In the listing that follows, locate the line containing "white gift: none" and the line containing "yellow plate: [429,266,567,366]". Retype exactly those two lines and every line between them, and nothing more.

**** Given records

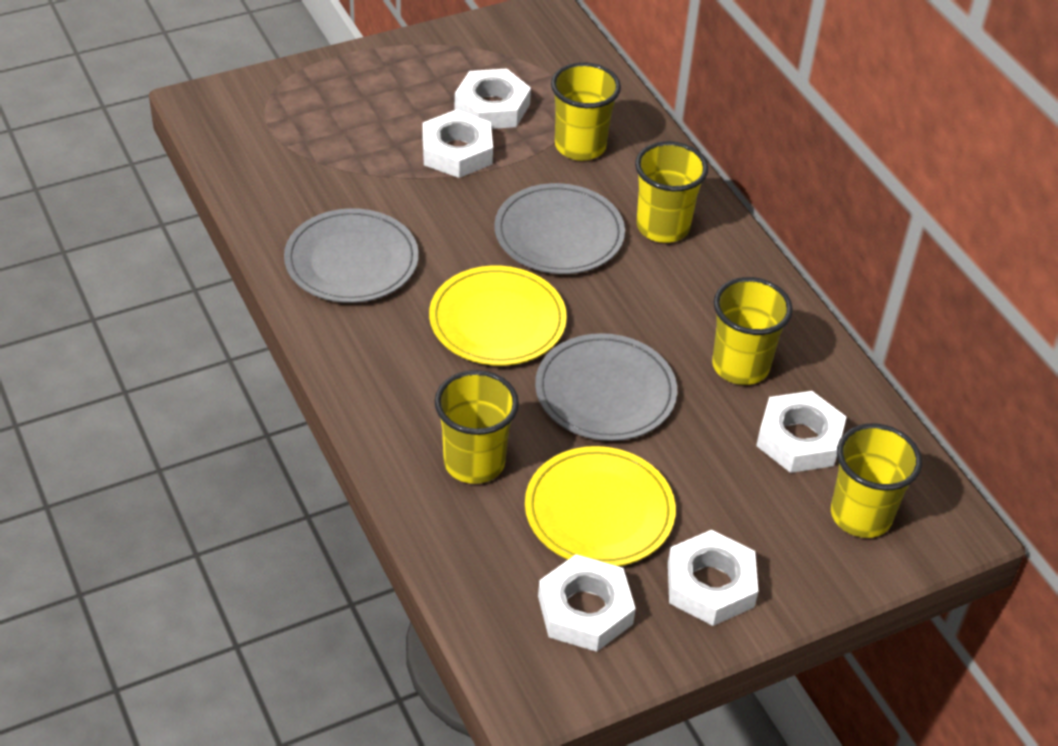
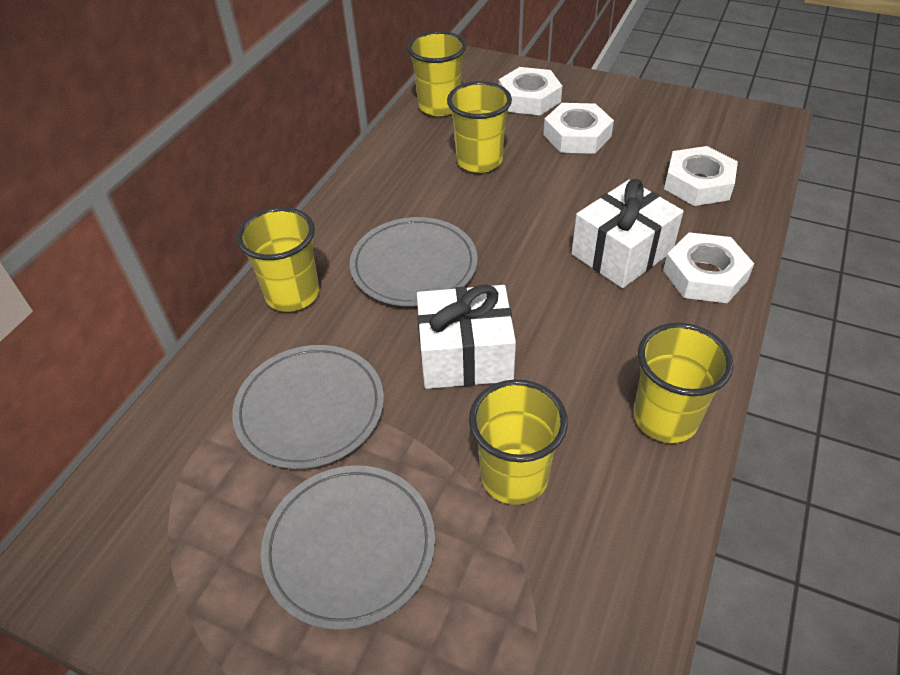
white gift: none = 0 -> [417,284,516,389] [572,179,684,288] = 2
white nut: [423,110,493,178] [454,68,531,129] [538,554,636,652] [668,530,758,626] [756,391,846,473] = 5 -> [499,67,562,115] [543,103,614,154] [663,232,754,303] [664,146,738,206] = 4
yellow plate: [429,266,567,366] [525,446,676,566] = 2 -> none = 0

********
**** Given records

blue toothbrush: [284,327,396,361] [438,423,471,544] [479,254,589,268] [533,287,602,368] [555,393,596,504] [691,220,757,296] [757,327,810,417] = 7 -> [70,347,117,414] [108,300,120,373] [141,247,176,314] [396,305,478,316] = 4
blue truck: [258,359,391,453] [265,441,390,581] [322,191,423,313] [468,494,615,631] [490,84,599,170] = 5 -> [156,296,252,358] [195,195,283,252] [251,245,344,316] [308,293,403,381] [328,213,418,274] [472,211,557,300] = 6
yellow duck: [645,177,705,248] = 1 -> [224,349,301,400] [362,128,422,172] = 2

********

*Answer below*
white gift: none = 0 -> [417,284,516,389] [572,179,684,288] = 2
white nut: [423,110,493,178] [454,68,531,129] [538,554,636,652] [668,530,758,626] [756,391,846,473] = 5 -> [499,67,562,115] [543,103,614,154] [663,232,754,303] [664,146,738,206] = 4
yellow plate: [429,266,567,366] [525,446,676,566] = 2 -> none = 0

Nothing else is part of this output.